▶ [Outline labeling records]
-.-.-

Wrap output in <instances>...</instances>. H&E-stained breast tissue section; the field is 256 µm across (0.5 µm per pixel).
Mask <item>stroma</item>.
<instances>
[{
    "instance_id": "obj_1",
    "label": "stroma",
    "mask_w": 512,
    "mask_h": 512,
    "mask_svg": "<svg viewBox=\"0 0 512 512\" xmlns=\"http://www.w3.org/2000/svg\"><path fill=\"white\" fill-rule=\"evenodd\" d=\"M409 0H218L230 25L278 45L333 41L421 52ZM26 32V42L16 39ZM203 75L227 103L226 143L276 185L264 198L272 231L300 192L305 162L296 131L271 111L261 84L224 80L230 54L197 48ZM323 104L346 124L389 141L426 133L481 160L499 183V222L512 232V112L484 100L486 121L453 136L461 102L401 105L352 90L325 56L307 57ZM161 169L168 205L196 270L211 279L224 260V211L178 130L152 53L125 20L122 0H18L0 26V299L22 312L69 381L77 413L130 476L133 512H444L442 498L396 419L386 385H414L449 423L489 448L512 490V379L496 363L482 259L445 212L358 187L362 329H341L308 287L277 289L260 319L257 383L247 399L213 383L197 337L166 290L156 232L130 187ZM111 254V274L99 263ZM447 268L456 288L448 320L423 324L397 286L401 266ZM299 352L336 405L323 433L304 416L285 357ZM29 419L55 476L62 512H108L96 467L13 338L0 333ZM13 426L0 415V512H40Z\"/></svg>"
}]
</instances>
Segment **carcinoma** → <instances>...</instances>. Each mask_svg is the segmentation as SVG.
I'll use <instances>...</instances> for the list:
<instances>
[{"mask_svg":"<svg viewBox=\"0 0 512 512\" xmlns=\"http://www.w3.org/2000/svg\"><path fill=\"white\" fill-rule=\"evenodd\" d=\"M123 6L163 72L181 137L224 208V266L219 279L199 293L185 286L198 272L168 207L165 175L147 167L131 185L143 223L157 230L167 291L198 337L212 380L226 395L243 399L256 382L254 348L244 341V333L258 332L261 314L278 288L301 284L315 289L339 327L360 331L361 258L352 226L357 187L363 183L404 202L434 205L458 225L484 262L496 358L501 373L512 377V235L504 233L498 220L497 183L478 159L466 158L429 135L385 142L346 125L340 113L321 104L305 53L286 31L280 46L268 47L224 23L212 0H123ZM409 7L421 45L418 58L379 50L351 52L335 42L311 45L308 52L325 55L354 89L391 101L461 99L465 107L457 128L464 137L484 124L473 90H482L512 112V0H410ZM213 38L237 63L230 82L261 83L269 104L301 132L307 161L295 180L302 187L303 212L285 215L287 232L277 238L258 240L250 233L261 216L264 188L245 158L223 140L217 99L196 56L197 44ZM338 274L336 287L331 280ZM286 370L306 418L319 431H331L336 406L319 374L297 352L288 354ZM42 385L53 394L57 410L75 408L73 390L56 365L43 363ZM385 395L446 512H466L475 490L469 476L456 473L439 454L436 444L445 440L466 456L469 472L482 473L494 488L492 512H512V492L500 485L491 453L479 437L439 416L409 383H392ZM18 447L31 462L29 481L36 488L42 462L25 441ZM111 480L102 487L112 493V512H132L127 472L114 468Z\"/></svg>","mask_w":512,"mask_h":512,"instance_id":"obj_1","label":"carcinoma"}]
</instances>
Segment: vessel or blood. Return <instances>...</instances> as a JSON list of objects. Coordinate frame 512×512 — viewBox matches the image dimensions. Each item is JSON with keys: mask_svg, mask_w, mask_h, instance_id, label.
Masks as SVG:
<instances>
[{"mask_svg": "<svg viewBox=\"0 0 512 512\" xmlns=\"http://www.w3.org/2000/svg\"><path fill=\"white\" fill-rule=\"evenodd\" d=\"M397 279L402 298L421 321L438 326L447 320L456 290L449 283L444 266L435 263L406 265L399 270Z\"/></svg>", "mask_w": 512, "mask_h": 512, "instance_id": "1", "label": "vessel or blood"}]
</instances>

-.-.-

▶ [The problem] Write out every entry exactly as given.

▶ [Response to this exercise]
Wrap output in <instances>...</instances>. H&E-stained breast tissue section; the field is 256 µm across (0.5 µm per pixel).
Mask <item>stroma</item>.
<instances>
[{
    "instance_id": "obj_1",
    "label": "stroma",
    "mask_w": 512,
    "mask_h": 512,
    "mask_svg": "<svg viewBox=\"0 0 512 512\" xmlns=\"http://www.w3.org/2000/svg\"><path fill=\"white\" fill-rule=\"evenodd\" d=\"M409 0H218L230 25L278 45L333 41L421 52ZM26 32V42L16 39ZM203 75L227 103L226 143L276 185L264 198L272 231L300 192L305 162L296 131L271 111L261 84L224 80L230 54L197 48ZM323 104L346 124L389 141L426 133L481 160L499 183V222L512 232V112L484 100L486 121L453 136L461 102L401 105L352 90L325 56L307 57ZM161 169L168 205L196 270L211 279L224 260V211L178 130L152 53L125 20L122 0H18L0 26V299L22 312L69 381L77 413L130 476L133 512H444L442 498L396 419L386 385H414L449 423L489 448L512 490V379L496 363L482 259L445 212L358 187L362 329H341L308 287L277 289L260 319L257 383L247 399L213 383L197 337L166 290L156 232L130 187ZM111 254V274L99 263ZM447 268L456 288L448 320L423 324L397 286L401 266ZM299 352L336 405L323 433L304 416L285 357ZM29 419L55 476L62 512H108L96 467L13 338L0 333ZM13 426L0 415V512H40Z\"/></svg>"
}]
</instances>
Segment **carcinoma** → <instances>...</instances>. Each mask_svg is the segmentation as SVG.
I'll use <instances>...</instances> for the list:
<instances>
[{"mask_svg":"<svg viewBox=\"0 0 512 512\" xmlns=\"http://www.w3.org/2000/svg\"><path fill=\"white\" fill-rule=\"evenodd\" d=\"M123 6L163 72L181 137L224 208V266L219 279L199 293L185 286L198 272L168 207L165 175L147 167L131 185L143 223L157 230L167 291L198 337L212 380L226 395L243 399L256 382L254 348L244 341V333L258 332L261 314L278 288L301 284L315 289L339 327L360 331L361 258L352 226L357 187L363 183L404 202L434 205L458 225L484 262L496 358L501 373L512 377V235L504 233L498 220L497 183L478 159L466 158L429 135L385 142L346 125L340 113L321 104L305 53L286 31L280 46L268 47L224 23L212 0H123ZM409 7L421 45L418 58L379 50L351 52L335 42L311 45L308 52L325 55L354 89L391 101L461 99L465 107L457 128L464 137L484 124L473 90H482L512 112V0H410ZM213 38L237 63L230 82L261 83L269 104L301 132L307 161L295 180L302 187L303 212L285 215L287 232L277 238L258 240L250 233L261 216L264 188L245 158L223 140L217 99L196 56L197 44ZM338 274L336 287L331 280ZM286 370L306 418L319 431H331L336 406L319 374L297 352L288 354ZM42 385L53 394L57 410L75 408L73 390L56 365L43 363ZM385 395L446 512H466L475 490L469 476L456 473L439 454L436 444L445 440L466 456L469 472L482 473L494 488L492 512H512V492L500 485L491 453L479 437L439 416L409 383H392ZM18 447L31 462L29 481L36 488L42 462L25 441ZM111 480L102 487L112 493V512H132L127 472L114 468Z\"/></svg>","mask_w":512,"mask_h":512,"instance_id":"obj_1","label":"carcinoma"}]
</instances>
Segment: vessel or blood. Return <instances>...</instances> as a JSON list of objects. Coordinate frame 512×512 — viewBox matches the image dimensions. Each item is JSON with keys: mask_svg, mask_w, mask_h, instance_id, label.
Masks as SVG:
<instances>
[{"mask_svg": "<svg viewBox=\"0 0 512 512\" xmlns=\"http://www.w3.org/2000/svg\"><path fill=\"white\" fill-rule=\"evenodd\" d=\"M397 279L402 298L421 321L438 326L447 320L456 290L449 283L444 266L435 263L406 265L399 270Z\"/></svg>", "mask_w": 512, "mask_h": 512, "instance_id": "1", "label": "vessel or blood"}]
</instances>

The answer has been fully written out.